# Work to be completed
Note each line of the entries that includes "brick". Then copy those lines.

# Supplied data
-.-.-
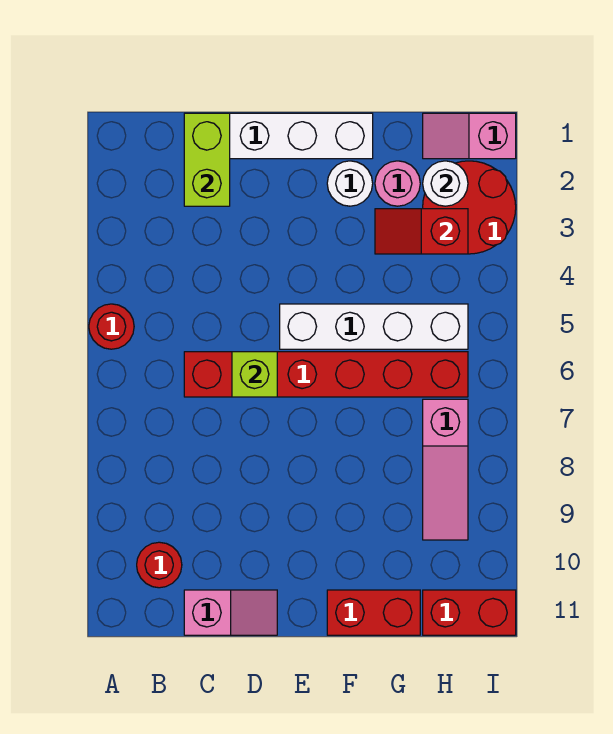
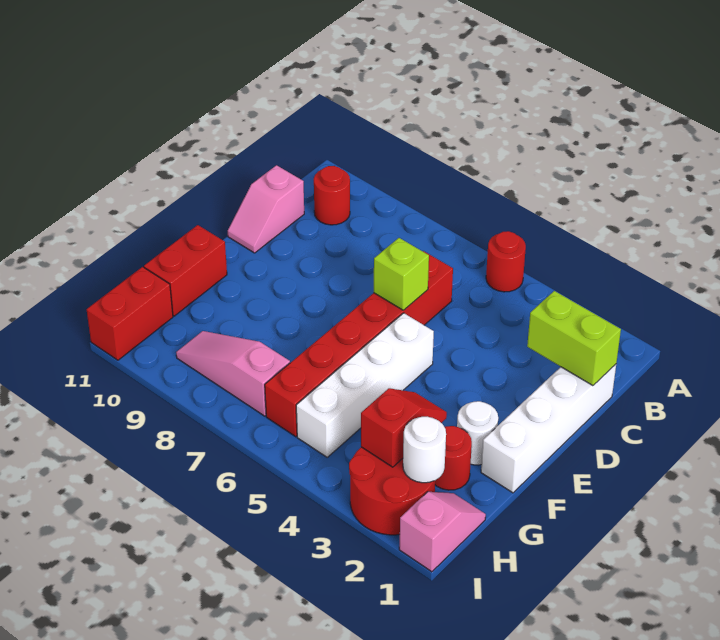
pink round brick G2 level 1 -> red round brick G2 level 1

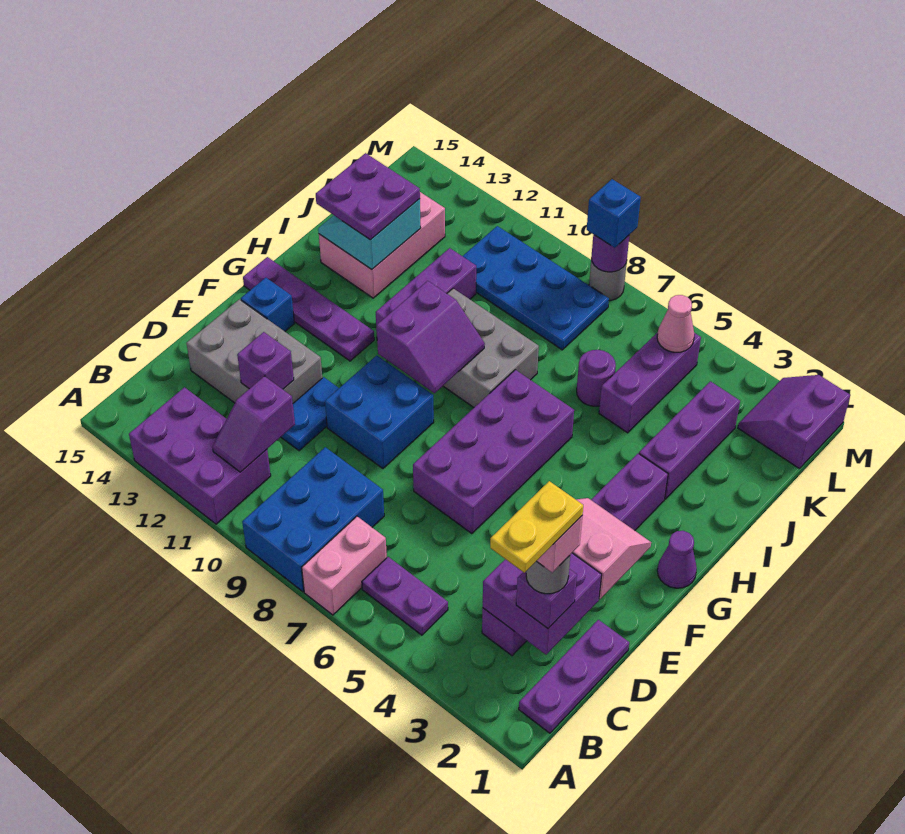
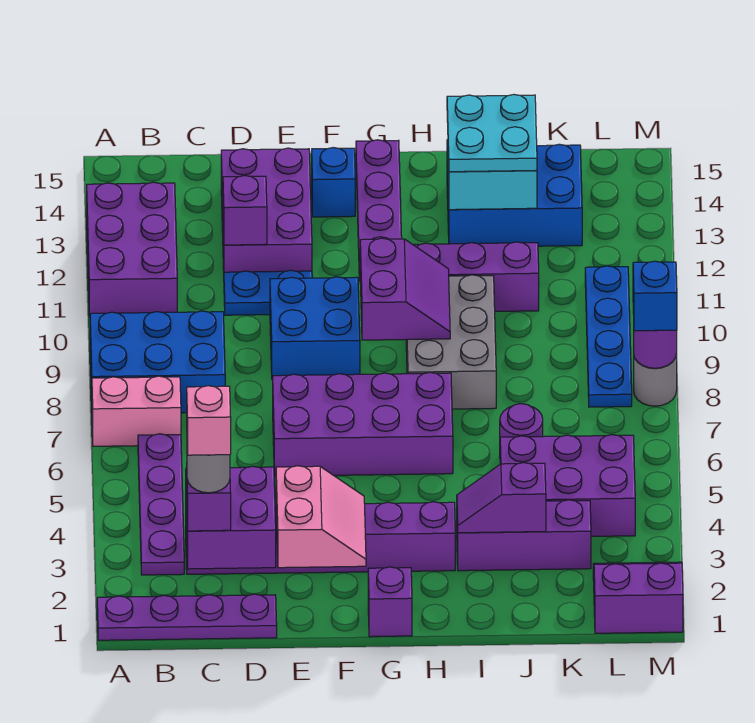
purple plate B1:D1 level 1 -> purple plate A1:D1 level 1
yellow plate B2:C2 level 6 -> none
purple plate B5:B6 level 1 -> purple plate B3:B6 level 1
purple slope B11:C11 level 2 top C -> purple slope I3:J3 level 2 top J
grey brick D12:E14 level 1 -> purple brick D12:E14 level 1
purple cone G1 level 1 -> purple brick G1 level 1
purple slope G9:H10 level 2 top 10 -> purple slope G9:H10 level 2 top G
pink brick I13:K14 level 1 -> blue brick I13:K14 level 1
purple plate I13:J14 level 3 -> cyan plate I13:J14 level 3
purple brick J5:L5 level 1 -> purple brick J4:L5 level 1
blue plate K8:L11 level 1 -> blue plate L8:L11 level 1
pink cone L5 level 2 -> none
-.-.-
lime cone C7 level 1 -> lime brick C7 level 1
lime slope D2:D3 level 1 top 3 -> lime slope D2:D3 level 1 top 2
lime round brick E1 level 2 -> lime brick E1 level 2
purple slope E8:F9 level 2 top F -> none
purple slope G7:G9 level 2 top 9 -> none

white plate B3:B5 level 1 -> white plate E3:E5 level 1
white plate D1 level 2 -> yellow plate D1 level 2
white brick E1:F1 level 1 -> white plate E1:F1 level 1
-.-.-
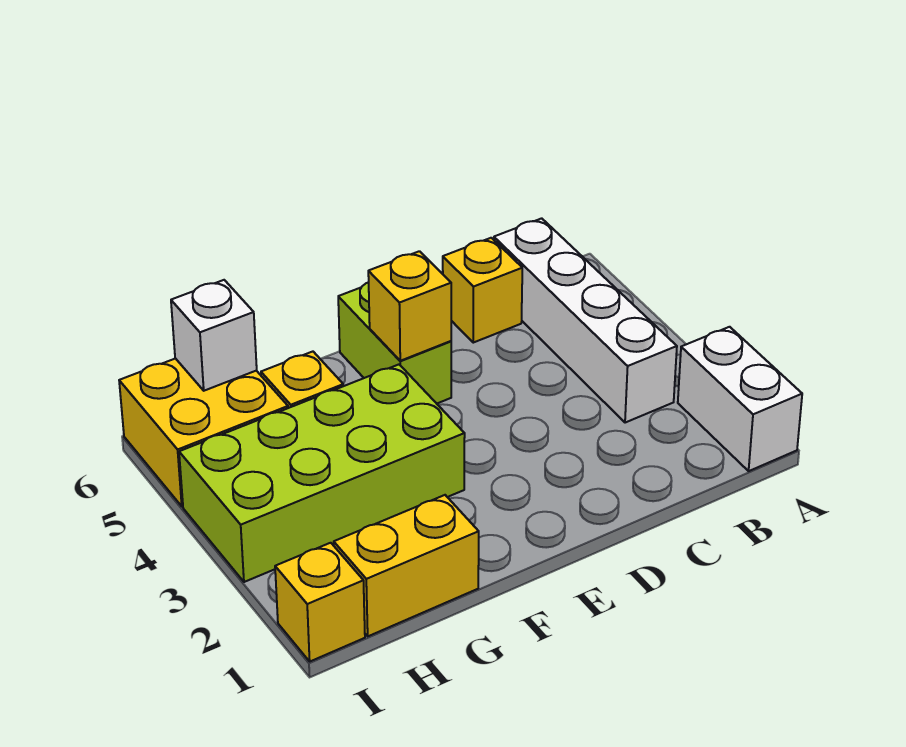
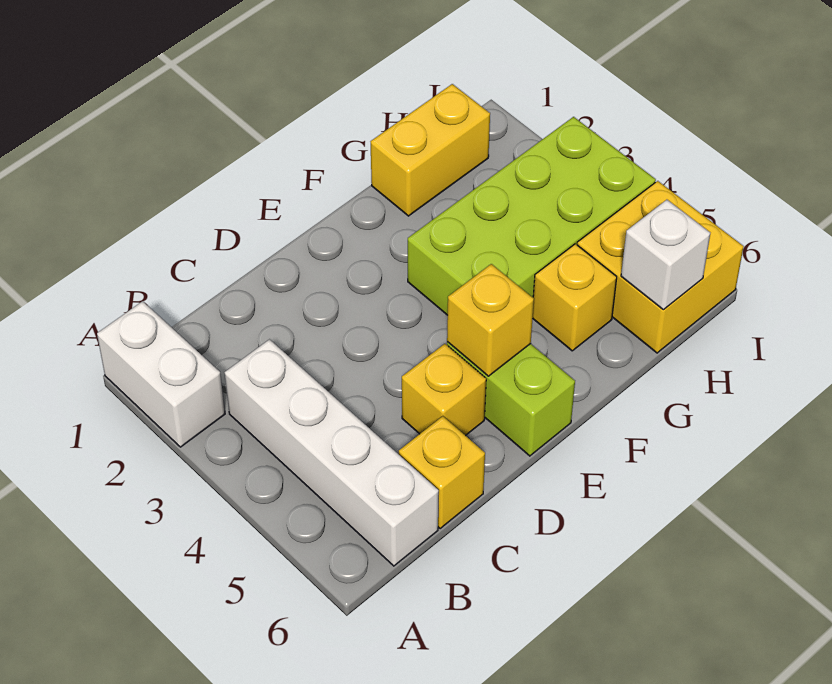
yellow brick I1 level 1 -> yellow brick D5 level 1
-.-.-
# Written solution
pink round brick G2 level 1 -> red round brick G2 level 1
grey brick D12:E14 level 1 -> purple brick D12:E14 level 1
purple cone G1 level 1 -> purple brick G1 level 1
pink brick I13:K14 level 1 -> blue brick I13:K14 level 1
purple brick J5:L5 level 1 -> purple brick J4:L5 level 1
lime cone C7 level 1 -> lime brick C7 level 1
lime round brick E1 level 2 -> lime brick E1 level 2
white brick E1:F1 level 1 -> white plate E1:F1 level 1
yellow brick I1 level 1 -> yellow brick D5 level 1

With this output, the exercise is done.